Exercise instructions => Copy each line below that has "white".
==========
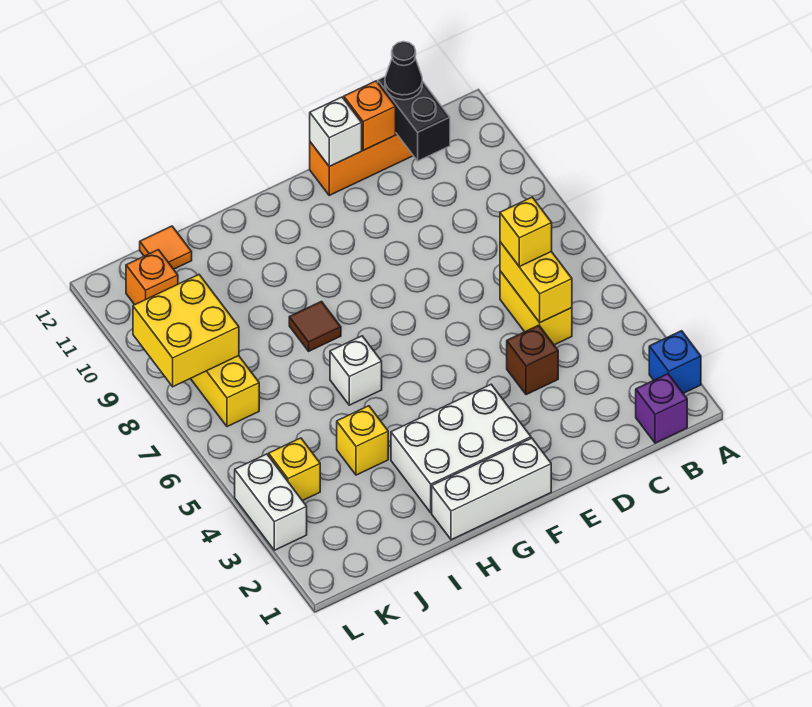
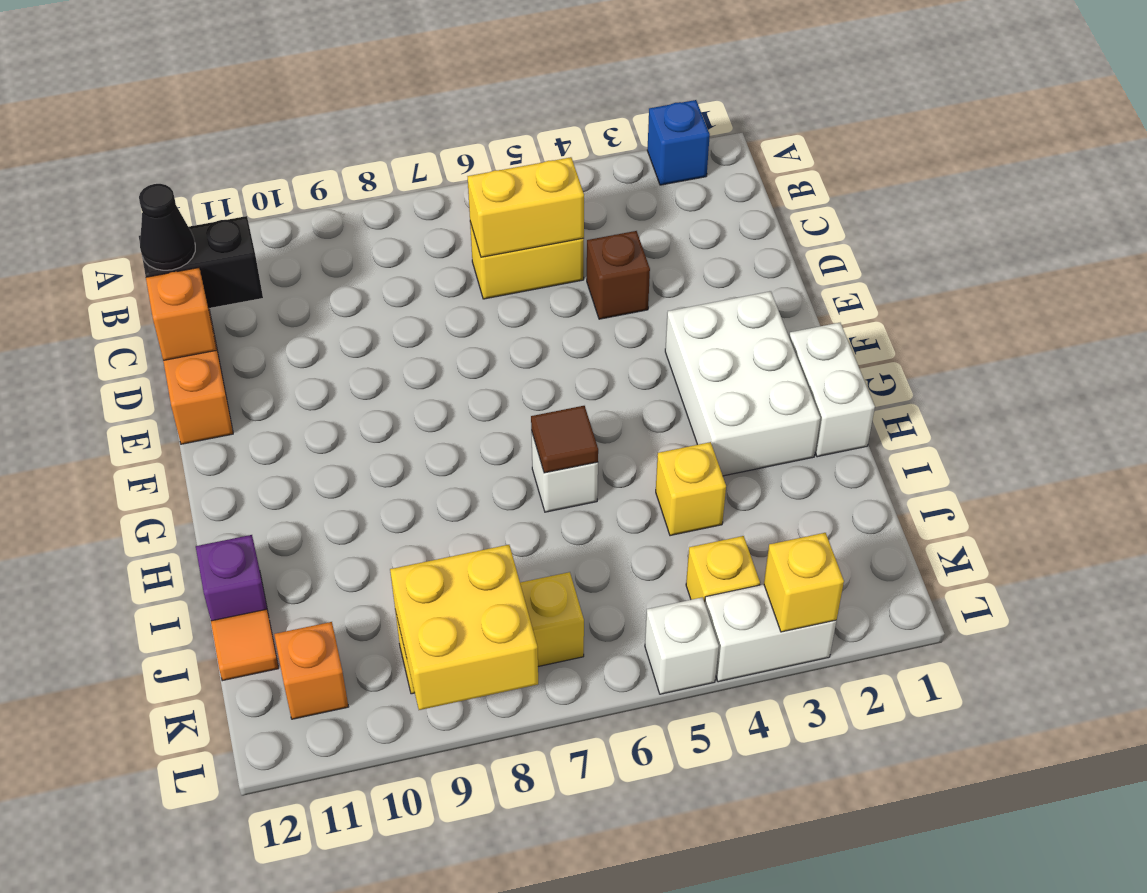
purple 1x1 brick [636,374,687,443] -> purple 1x1 brick moved to [196,535,267,621]
yellow 1x1 brick [500,197,552,267] -> yellow 1x1 brick moved to [764,533,844,632]
white 1x1 brick [310,97,362,166] -> white 1x1 brick moved to [645,597,719,694]
white 1x3 brick [432,438,551,540] -> white 1x2 brick [789,323,875,457]
brown 1x1 tile [289,301,341,351] -> brown 1x1 tile moved to [531,406,598,473]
==========
Finished exercise =>
white 1x1 brick [310,97,362,166] -> white 1x1 brick moved to [645,597,719,694]
white 1x3 brick [432,438,551,540] -> white 1x2 brick [789,323,875,457]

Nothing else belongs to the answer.